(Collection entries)
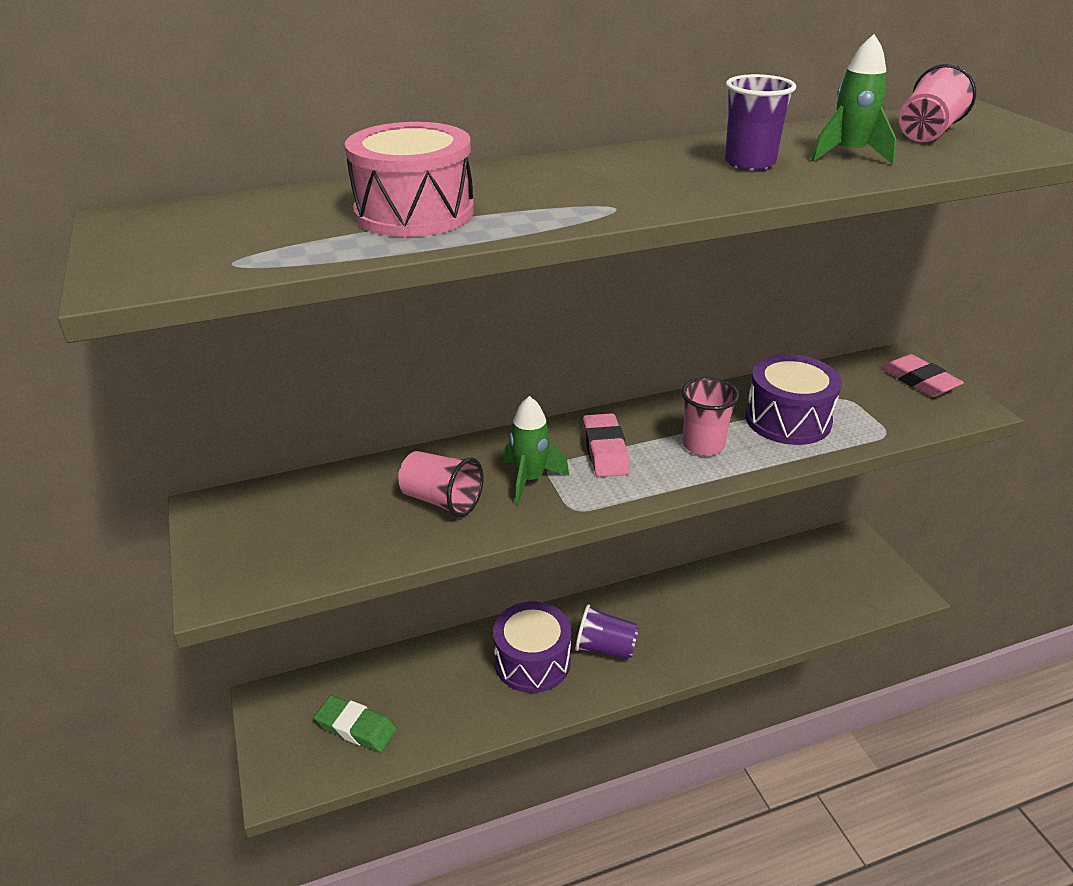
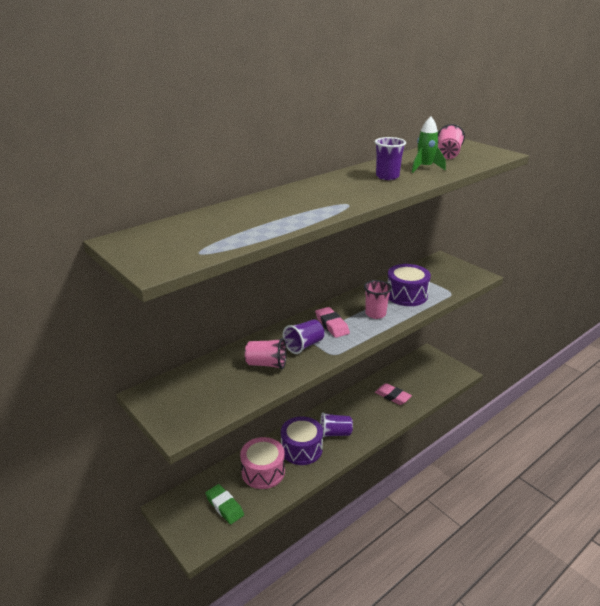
camera: 20 degrees left, 5 degrees down
(356, 727) = (224, 506): green eraser -> green eraser turned 45 degrees clockwise
(414, 213) = (260, 218): pink drum -> pink drum (263, 471)
(530, 479) = (304, 345): green rocket -> purple cup
(919, 381) = (453, 268): pink eraser -> pink eraser (392, 396)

▸ TASK TO CARRY OUT: All lines from the one with "(530, 479) = (304, 345): green" to the end of the records must be set down exactly. Skip every line before it.

▸ ANSWER BELOW:
(530, 479) = (304, 345): green rocket -> purple cup
(919, 381) = (453, 268): pink eraser -> pink eraser (392, 396)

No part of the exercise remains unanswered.